What needs to be done:
Copy all records exactly, excluding images.
Input START
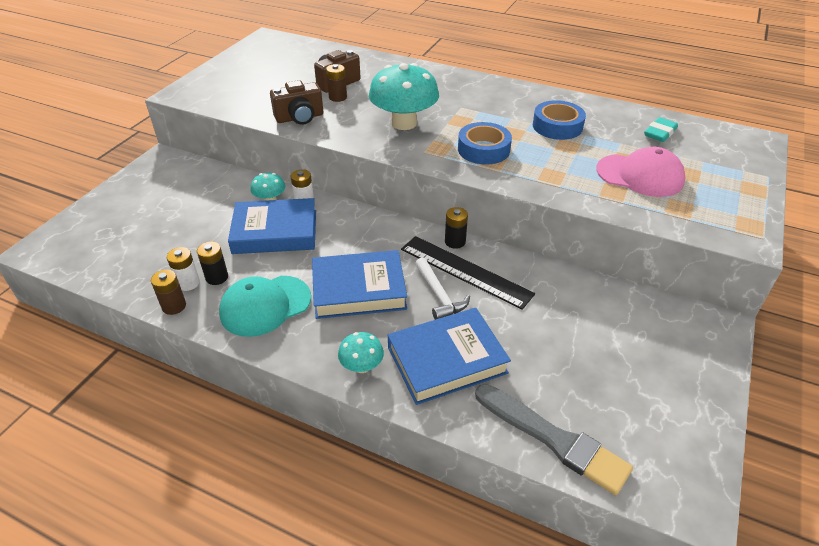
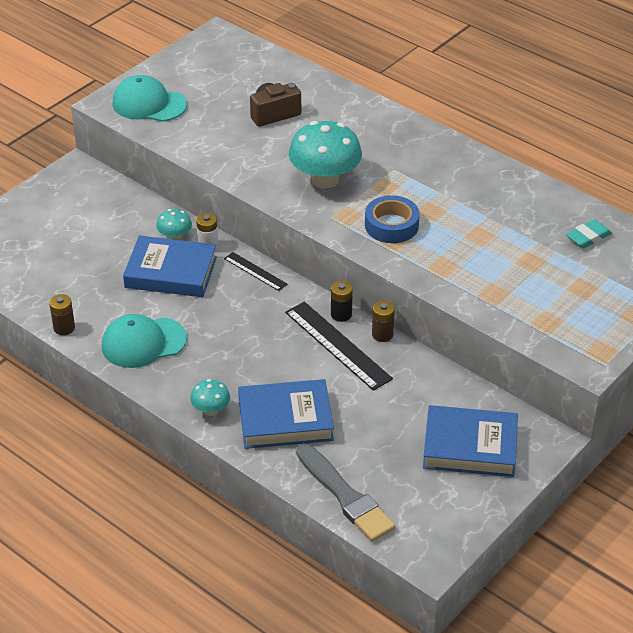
camera: 15 degrees right, 0 degrees up
(188, 283) = (80, 309): white battery -> none
(217, 277) = (106, 308): black battery -> none
(219, 89) = (149, 104): none -> turquoise cap
(300, 118) = (221, 155): brown camera -> none
(338, 97) = (268, 135): brown battery -> brown battery (382, 334)
(357, 217) = (255, 271): none -> black ruler
(359, 289) = (231, 343): blue book -> blue book (470, 446)
(439, 295) = (303, 363): white hammer -> none
(557, 126) = (483, 210): blue tape -> none
(640, 175) = (532, 282): pink cap -> none

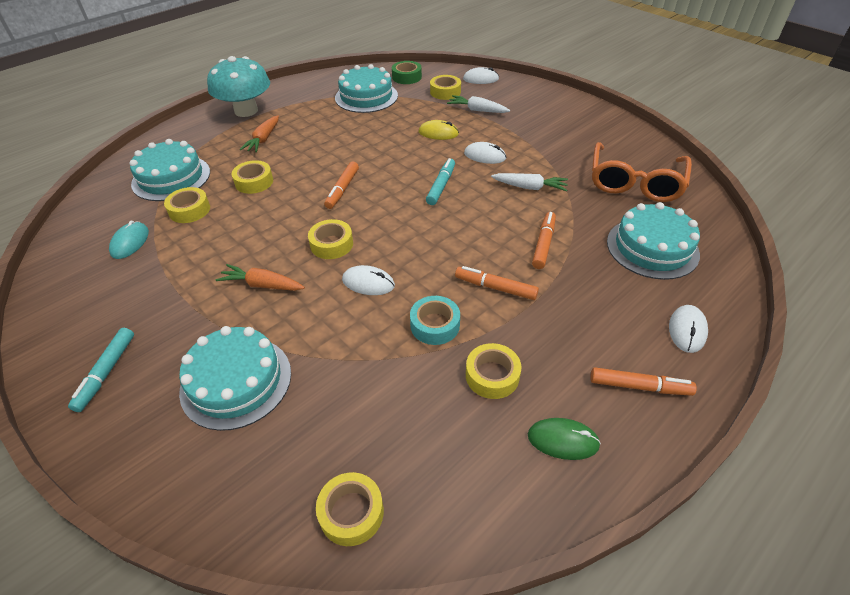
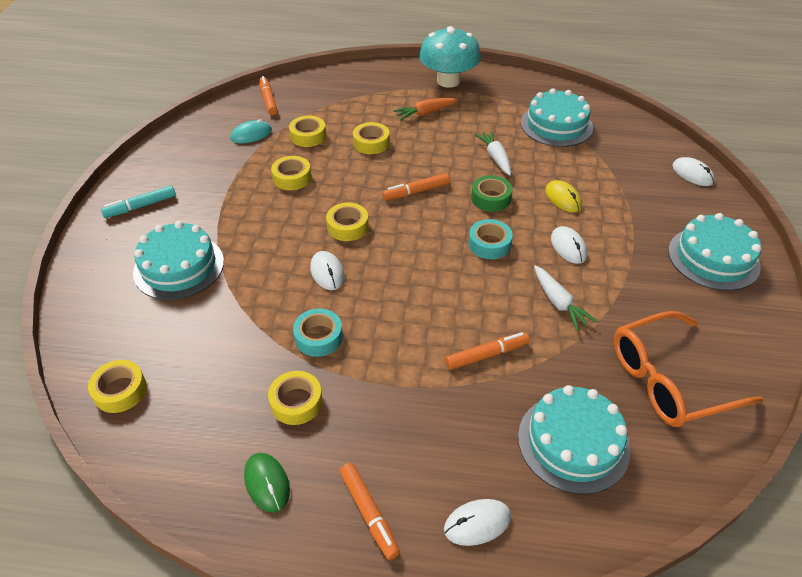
camera: 50 degrees right, 0 degrees up
(171, 178) = (330, 104): turquoise cake -> turquoise cake (713, 258)
(262, 285) = (272, 220): orange carrot -> none
(406, 77) = (622, 128): green tape -> green tape (490, 198)
(441, 186) = (489, 244): turquoise marker -> turquoise tape
(445, 92) = (634, 165): yellow tape -> yellow tape (292, 178)
(477, 110) = (635, 202): white carrot -> white carrot (495, 157)
(495, 287) = (396, 351): orange marker -> orange marker (268, 100)

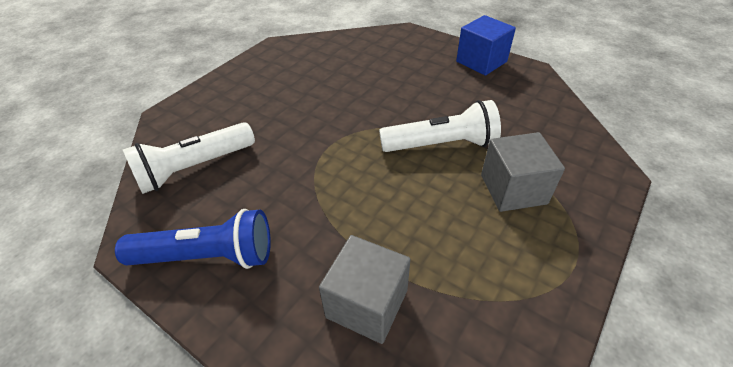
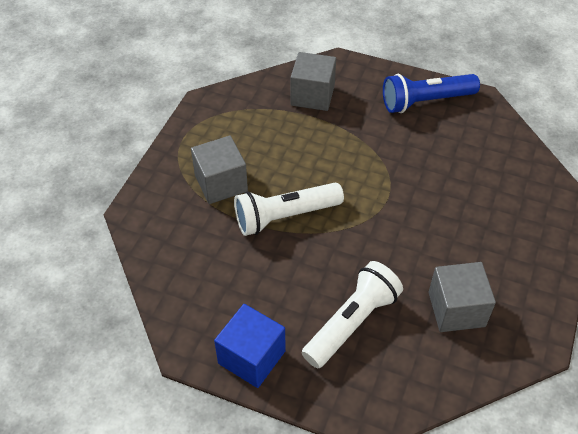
camera: 165 degrees right, 5 degrees up
(194, 168) = (489, 157): white flashlight -> white flashlight (352, 322)
(319, 66) = (456, 309): none -> grey cube

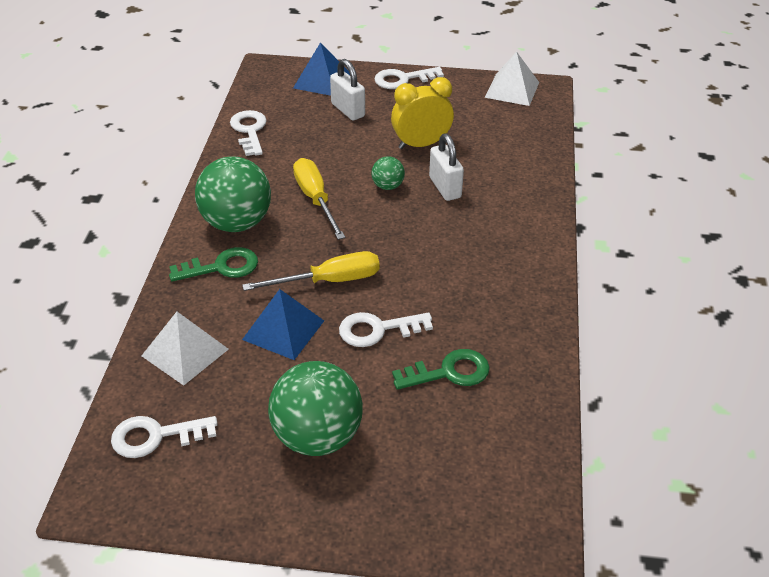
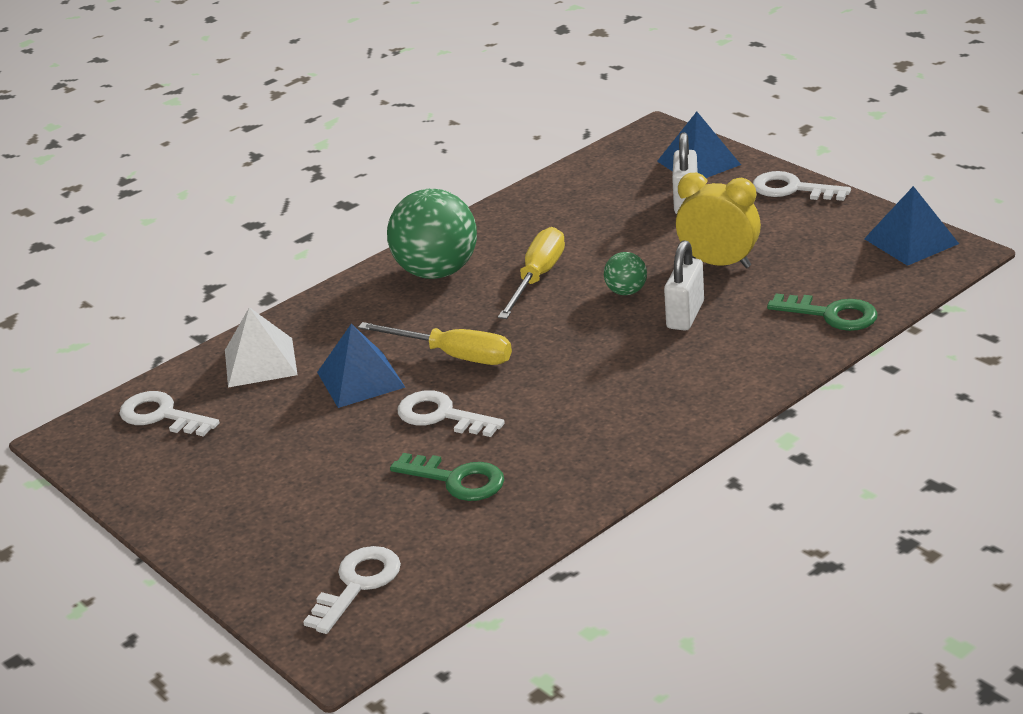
camera: 45 degrees right, 10 degrees down
(221, 267) = (376, 305): green key -> green key (831, 315)
(249, 131) = (558, 190): white key -> white key (358, 584)
(317, 437) = (278, 476): green ball -> none
(512, 89) = (911, 241): white pyramid -> blue pyramid

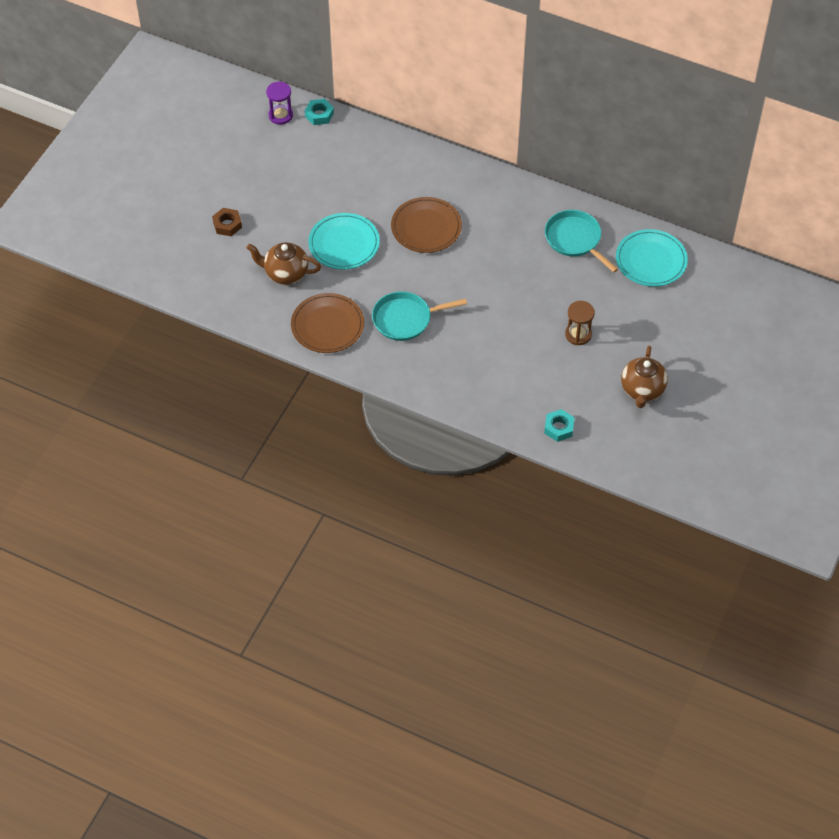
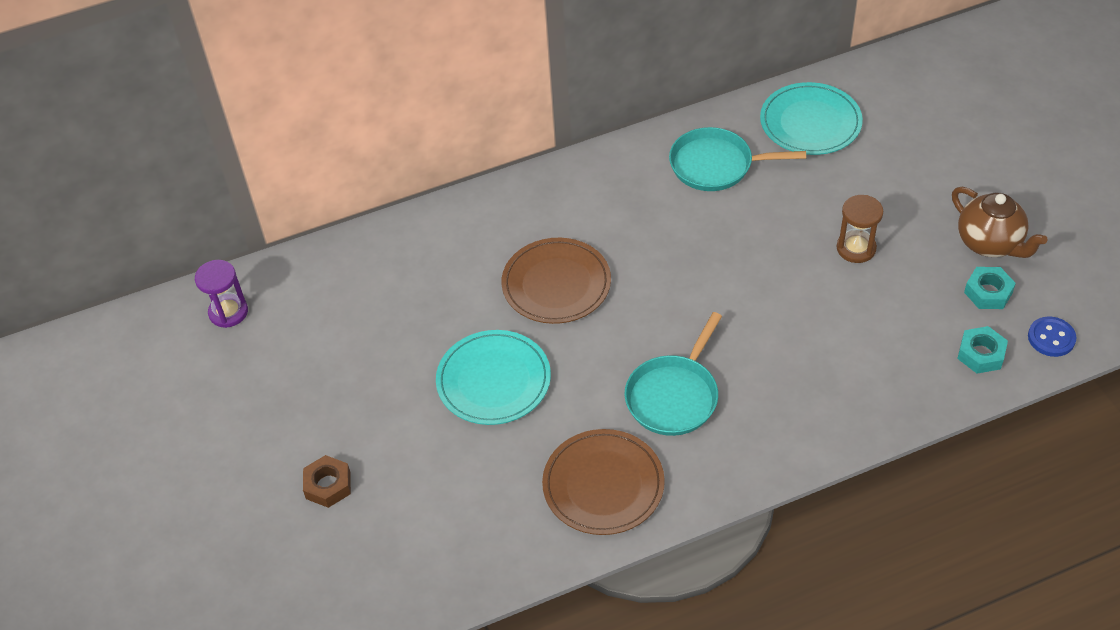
camera: 45 degrees left, 5 degrees down
(285, 273) = (474, 474): brown teapot -> none
(319, 115) = (274, 274): turquoise nut -> turquoise nut (988, 292)
(601, 452) = (1051, 338): none -> blue button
Input END
Solved problem:
camera: 15 degrees right, 0 degrees up
(188, 283) = (80, 309): white battery -> none
(217, 277) = (106, 308): black battery -> none
(219, 89) = (149, 104): none -> turquoise cap
(300, 118) = (221, 155): brown camera -> none
(338, 97) = (268, 135): brown battery -> brown battery (382, 334)
(357, 217) = (255, 271): none -> black ruler
(359, 289) = (231, 343): blue book -> blue book (470, 446)
(439, 295) = (303, 363): white hammer -> none
(557, 126) = (483, 210): blue tape -> none
(640, 175) = (532, 282): pink cap -> none

camera: 50 degrees right, 0 degrees up
(171, 178) = (330, 104): turquoise cake -> turquoise cake (713, 258)
(262, 285) = (272, 220): orange carrot -> none
(406, 77) = (622, 128): green tape -> green tape (490, 198)
(441, 186) = (489, 244): turquoise marker -> turquoise tape
(445, 92) = (634, 165): yellow tape -> yellow tape (292, 178)
(477, 110) = (635, 202): white carrot -> white carrot (495, 157)
(495, 287) = (396, 351): orange marker -> orange marker (268, 100)

camera: 165 degrees right, 5 degrees up
(194, 168) = (489, 157): white flashlight -> white flashlight (352, 322)
(319, 66) = (456, 309): none -> grey cube

camera: 45 degrees right, 10 degrees down
(221, 267) = (376, 305): green key -> green key (831, 315)
(249, 131) = (558, 190): white key -> white key (358, 584)
(317, 437) = (278, 476): green ball -> none
(512, 89) = (911, 241): white pyramid -> blue pyramid

camera: 45 degrees left, 5 degrees down
(285, 273) = (474, 474): brown teapot -> none
(319, 115) = (274, 274): turquoise nut -> turquoise nut (988, 292)
(601, 452) = (1051, 338): none -> blue button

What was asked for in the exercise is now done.